About this task:
Restate the following data in its entirety, word for word and without images.

Supplied records:

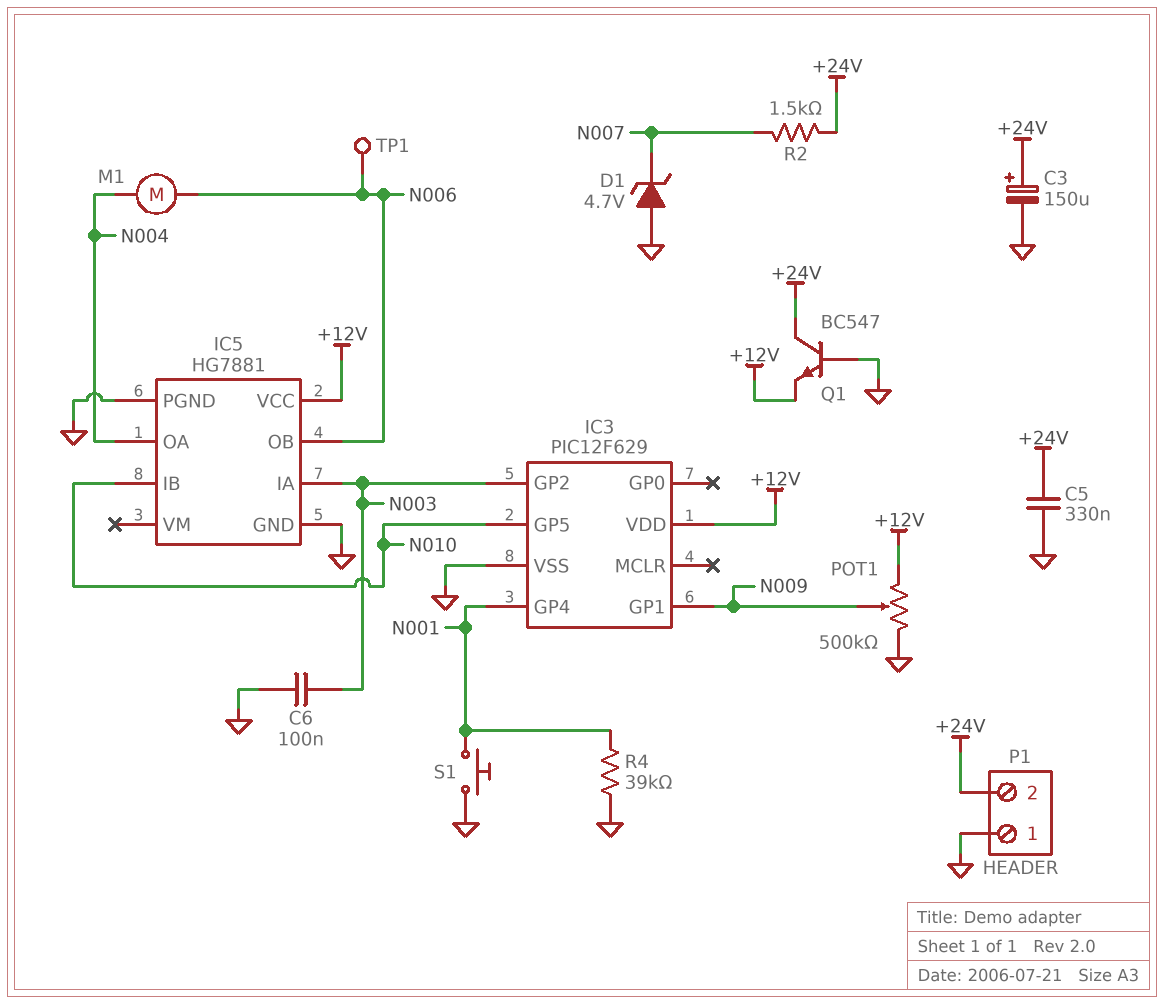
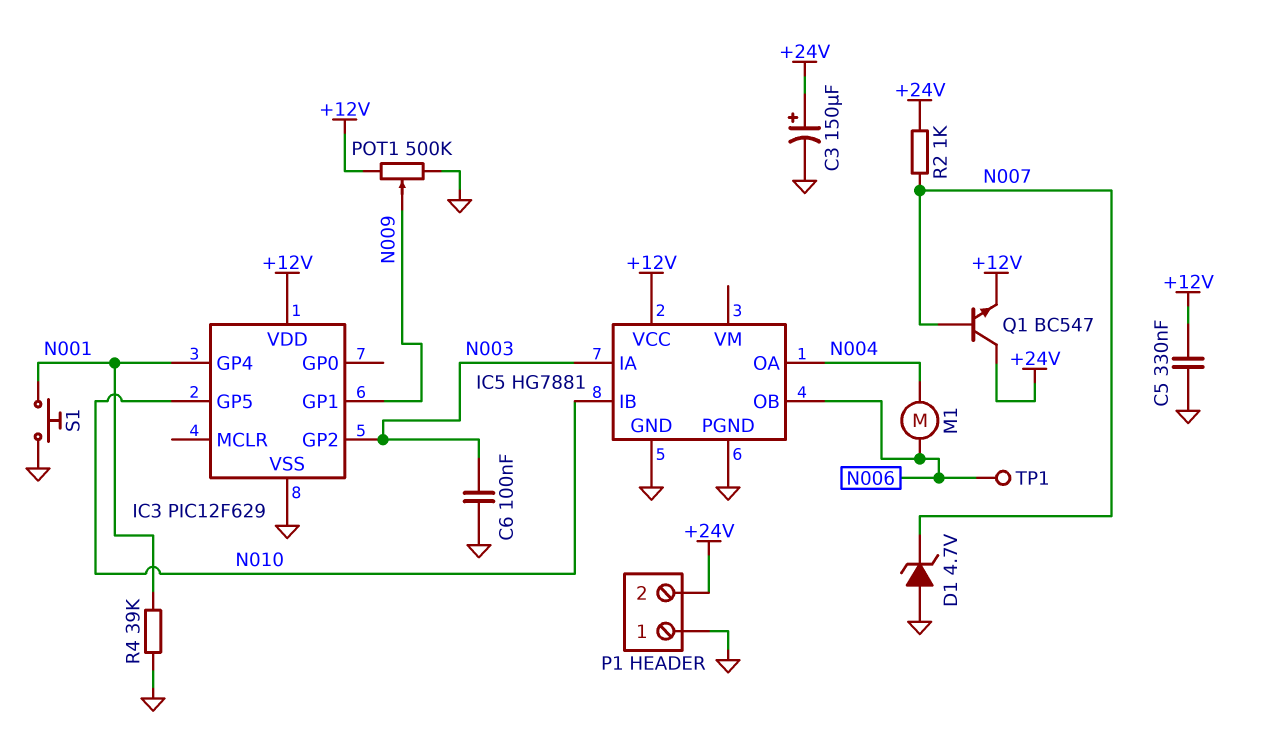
C5: 330nF (+24V, GND) -> 330nF (+12V, GND)
Q1: NPN BC547 (B GND, C +24V, E +12V) -> NPN BC547 (B N007, C +24V, E +12V)
R2: 1.5k (+24V, N007) -> 1k (+24V, N007)

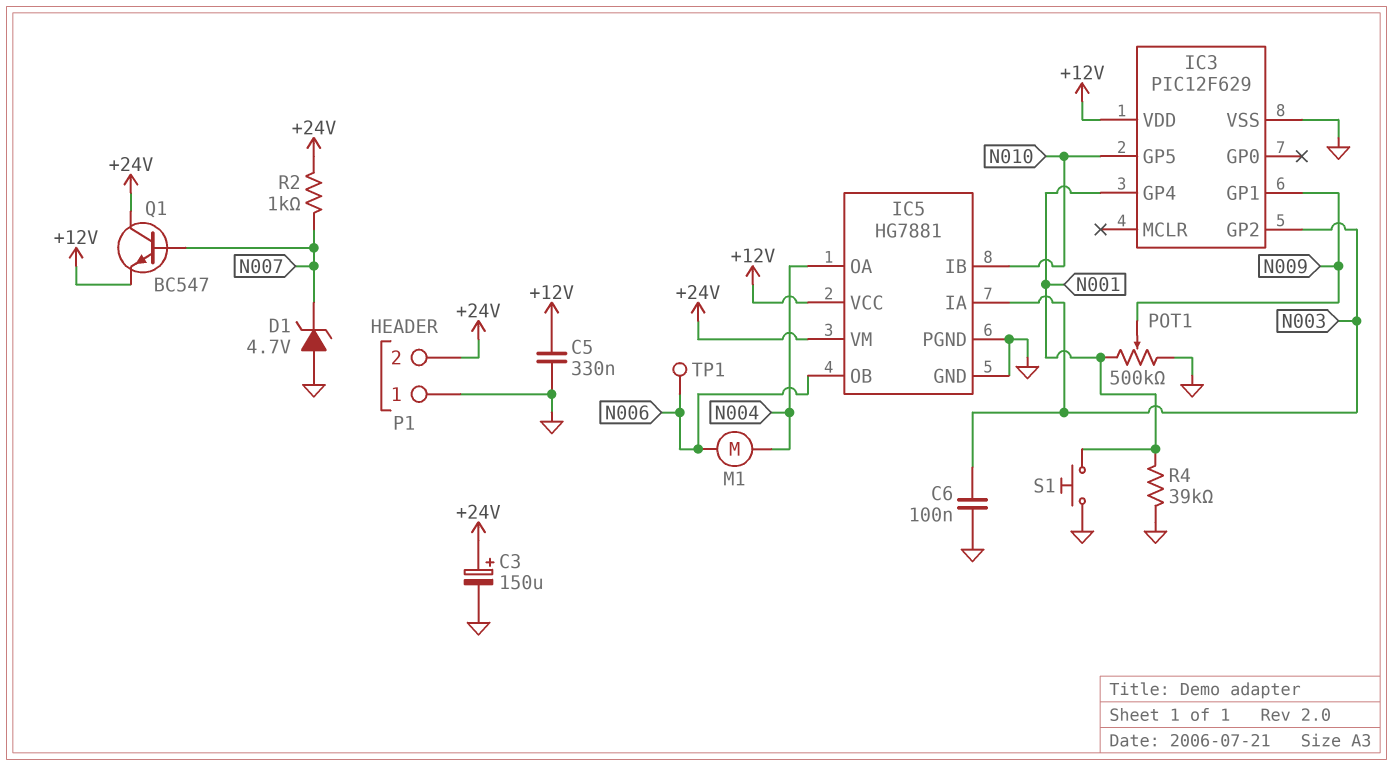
IC5 pin VM: none -> +24V
POT1: 500k (+12V, GND, wiper N009) -> 500k (GND, N001, wiper N009)

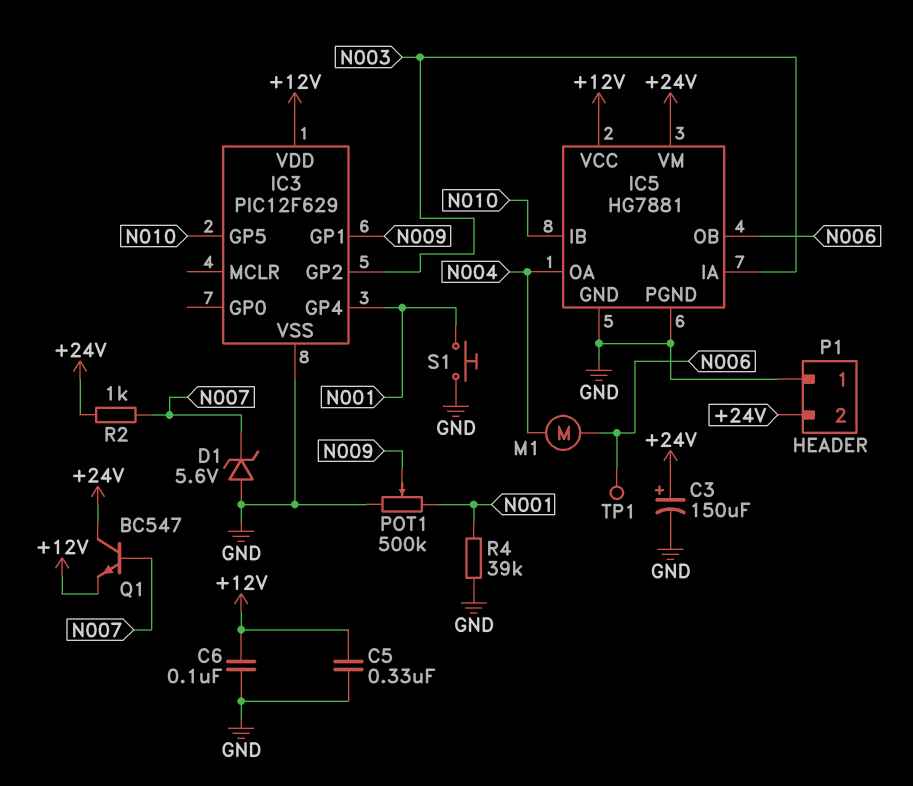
C6: 100nF (GND, N003) -> 100nF (+12V, GND)
D1: zener 4.7V (A GND, K N007) -> zener 5.6V (A GND, K N007)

Answer for this exercise:
C5: 330nF (+24V, GND) -> 330nF (+12V, GND)
Q1: NPN BC547 (B GND, C +24V, E +12V) -> NPN BC547 (B N007, C +24V, E +12V)
R2: 1.5k (+24V, N007) -> 1k (+24V, N007)

IC5 pin VM: none -> +24V
POT1: 500k (+12V, GND, wiper N009) -> 500k (GND, N001, wiper N009)

C6: 100nF (GND, N003) -> 100nF (+12V, GND)
D1: zener 4.7V (A GND, K N007) -> zener 5.6V (A GND, K N007)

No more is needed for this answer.